Instructions to follow
Repeat the material from its first line through the line containing "76: none -> 9:43", substituting "Marseille" for "Paris" and changing nothing else.
● ● ● ● ●
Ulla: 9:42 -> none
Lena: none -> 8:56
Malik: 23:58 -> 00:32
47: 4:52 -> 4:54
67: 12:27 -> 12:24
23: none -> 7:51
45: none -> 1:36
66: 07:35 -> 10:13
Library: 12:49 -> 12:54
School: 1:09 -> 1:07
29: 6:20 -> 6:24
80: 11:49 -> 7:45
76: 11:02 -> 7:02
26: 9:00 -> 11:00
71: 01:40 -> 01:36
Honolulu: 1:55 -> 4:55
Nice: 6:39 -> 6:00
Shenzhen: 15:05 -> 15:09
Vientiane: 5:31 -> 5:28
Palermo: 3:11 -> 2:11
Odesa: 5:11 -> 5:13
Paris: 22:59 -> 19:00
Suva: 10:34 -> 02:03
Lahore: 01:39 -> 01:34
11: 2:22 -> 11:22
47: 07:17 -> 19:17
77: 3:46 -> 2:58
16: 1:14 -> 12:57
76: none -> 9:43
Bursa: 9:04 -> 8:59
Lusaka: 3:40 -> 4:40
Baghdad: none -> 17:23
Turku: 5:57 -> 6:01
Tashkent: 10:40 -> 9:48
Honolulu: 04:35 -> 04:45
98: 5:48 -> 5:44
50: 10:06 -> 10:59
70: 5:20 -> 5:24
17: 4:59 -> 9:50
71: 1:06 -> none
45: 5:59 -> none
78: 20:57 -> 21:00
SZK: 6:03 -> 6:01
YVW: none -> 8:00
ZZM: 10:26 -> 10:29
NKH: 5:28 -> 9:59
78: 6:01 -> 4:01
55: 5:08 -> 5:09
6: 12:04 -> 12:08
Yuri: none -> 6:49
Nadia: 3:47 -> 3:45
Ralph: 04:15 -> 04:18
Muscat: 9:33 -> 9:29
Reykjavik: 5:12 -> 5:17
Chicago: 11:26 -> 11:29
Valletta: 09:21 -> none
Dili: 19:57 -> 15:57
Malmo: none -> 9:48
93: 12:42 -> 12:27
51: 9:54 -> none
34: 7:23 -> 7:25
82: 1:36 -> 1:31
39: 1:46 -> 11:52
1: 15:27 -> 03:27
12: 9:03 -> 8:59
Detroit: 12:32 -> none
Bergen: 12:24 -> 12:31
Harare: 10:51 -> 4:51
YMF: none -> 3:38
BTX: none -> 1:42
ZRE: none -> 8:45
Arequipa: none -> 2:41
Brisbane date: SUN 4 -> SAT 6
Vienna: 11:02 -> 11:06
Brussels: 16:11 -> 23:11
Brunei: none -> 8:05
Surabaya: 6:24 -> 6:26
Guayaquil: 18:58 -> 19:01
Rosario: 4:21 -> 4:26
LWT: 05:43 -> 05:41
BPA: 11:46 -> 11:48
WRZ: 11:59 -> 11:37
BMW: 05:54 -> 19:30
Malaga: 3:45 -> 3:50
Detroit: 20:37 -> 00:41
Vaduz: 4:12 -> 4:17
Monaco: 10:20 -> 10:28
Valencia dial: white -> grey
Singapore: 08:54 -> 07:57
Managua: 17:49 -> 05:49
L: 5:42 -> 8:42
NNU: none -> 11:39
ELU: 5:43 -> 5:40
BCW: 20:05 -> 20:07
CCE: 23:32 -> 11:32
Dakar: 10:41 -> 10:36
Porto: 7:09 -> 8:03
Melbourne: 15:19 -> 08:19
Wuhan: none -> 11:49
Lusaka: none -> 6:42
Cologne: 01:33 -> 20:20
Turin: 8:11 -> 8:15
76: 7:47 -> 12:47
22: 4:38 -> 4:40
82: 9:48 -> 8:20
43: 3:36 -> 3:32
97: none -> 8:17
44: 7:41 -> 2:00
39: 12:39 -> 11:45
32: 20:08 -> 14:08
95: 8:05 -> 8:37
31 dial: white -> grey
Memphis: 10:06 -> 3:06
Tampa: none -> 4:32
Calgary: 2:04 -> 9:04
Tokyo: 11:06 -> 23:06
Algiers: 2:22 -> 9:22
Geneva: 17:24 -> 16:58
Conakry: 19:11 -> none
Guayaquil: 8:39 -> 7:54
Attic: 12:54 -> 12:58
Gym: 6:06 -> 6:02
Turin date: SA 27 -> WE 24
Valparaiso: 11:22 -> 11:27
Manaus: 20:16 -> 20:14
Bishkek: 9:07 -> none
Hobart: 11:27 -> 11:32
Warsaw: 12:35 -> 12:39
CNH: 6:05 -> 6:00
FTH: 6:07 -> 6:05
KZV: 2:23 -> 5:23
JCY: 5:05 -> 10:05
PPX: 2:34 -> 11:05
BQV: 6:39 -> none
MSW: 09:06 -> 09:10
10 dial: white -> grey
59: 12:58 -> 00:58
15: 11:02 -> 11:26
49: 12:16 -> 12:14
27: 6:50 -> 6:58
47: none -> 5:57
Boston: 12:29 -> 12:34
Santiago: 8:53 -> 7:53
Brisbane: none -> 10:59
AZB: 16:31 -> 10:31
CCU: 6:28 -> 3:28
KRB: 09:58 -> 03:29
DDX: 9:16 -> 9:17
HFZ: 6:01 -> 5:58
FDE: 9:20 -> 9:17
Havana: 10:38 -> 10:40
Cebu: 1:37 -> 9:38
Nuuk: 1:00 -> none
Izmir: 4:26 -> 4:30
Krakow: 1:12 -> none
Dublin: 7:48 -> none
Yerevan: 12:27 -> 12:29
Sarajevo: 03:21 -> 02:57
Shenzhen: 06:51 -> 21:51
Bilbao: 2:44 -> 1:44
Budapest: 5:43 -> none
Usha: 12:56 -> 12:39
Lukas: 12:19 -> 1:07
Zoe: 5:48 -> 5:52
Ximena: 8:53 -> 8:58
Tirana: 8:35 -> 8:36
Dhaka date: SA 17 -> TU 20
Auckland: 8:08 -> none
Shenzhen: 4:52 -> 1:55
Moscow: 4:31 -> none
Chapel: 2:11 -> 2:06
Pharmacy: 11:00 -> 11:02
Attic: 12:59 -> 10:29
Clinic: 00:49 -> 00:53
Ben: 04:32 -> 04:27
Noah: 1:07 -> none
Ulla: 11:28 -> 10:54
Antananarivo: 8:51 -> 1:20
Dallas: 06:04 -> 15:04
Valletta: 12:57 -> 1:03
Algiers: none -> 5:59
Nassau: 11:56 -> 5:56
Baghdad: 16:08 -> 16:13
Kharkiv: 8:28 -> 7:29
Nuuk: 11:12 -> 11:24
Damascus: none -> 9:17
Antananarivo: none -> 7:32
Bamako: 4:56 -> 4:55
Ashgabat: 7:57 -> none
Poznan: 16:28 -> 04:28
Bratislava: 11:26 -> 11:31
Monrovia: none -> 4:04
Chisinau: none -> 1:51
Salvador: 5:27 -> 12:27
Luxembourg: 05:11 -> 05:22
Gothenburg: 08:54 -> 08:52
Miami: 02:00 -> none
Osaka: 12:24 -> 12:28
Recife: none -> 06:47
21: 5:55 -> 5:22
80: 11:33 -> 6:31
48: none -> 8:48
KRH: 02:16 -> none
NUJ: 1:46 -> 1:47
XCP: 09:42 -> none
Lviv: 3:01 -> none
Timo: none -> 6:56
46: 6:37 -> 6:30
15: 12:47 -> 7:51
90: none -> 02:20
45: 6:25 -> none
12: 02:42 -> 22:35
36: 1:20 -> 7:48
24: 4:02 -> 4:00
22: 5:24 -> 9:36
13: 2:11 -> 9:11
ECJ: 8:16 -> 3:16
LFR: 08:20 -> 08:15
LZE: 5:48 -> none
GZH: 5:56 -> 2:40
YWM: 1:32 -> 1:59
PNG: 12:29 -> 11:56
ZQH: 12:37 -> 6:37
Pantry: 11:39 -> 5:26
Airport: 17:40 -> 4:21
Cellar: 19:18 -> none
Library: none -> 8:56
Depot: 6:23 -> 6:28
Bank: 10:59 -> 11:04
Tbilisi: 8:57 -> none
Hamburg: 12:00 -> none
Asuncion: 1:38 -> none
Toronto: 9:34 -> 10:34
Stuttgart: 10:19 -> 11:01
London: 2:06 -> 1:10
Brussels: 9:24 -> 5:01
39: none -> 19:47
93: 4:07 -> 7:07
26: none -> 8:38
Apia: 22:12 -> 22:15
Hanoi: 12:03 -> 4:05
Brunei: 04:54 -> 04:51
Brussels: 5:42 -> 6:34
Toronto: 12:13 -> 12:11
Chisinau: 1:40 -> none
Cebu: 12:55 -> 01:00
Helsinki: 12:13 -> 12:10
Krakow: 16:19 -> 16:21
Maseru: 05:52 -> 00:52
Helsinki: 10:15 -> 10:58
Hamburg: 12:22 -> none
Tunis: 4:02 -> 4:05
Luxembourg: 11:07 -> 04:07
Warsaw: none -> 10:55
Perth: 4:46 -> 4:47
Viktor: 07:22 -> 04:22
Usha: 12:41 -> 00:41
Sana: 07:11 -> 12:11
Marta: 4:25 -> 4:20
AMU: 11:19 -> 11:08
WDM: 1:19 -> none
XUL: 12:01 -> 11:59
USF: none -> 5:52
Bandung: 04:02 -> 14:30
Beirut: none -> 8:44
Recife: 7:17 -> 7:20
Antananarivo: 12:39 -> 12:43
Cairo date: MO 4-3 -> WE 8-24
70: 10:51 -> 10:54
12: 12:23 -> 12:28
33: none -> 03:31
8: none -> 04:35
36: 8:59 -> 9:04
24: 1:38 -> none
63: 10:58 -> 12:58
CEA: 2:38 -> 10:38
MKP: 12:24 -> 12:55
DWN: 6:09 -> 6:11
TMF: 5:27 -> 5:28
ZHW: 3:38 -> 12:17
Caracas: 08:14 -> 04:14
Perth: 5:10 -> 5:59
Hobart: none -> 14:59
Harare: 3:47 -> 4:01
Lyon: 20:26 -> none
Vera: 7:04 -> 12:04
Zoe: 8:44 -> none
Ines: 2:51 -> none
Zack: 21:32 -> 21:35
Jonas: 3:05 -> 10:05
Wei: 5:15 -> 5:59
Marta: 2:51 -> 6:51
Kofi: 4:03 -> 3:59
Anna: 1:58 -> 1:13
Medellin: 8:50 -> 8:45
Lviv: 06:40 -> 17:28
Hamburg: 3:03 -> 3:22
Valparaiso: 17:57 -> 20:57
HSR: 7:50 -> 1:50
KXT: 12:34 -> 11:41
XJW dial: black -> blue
● ● ● ● ●
Exercise response
Ulla: 9:42 -> none
Lena: none -> 8:56
Malik: 23:58 -> 00:32
47: 4:52 -> 4:54
67: 12:27 -> 12:24
23: none -> 7:51
45: none -> 1:36
66: 07:35 -> 10:13
Library: 12:49 -> 12:54
School: 1:09 -> 1:07
29: 6:20 -> 6:24
80: 11:49 -> 7:45
76: 11:02 -> 7:02
26: 9:00 -> 11:00
71: 01:40 -> 01:36
Honolulu: 1:55 -> 4:55
Nice: 6:39 -> 6:00
Shenzhen: 15:05 -> 15:09
Vientiane: 5:31 -> 5:28
Palermo: 3:11 -> 2:11
Odesa: 5:11 -> 5:13
Marseille: 22:59 -> 19:00
Suva: 10:34 -> 02:03
Lahore: 01:39 -> 01:34
11: 2:22 -> 11:22
47: 07:17 -> 19:17
77: 3:46 -> 2:58
16: 1:14 -> 12:57
76: none -> 9:43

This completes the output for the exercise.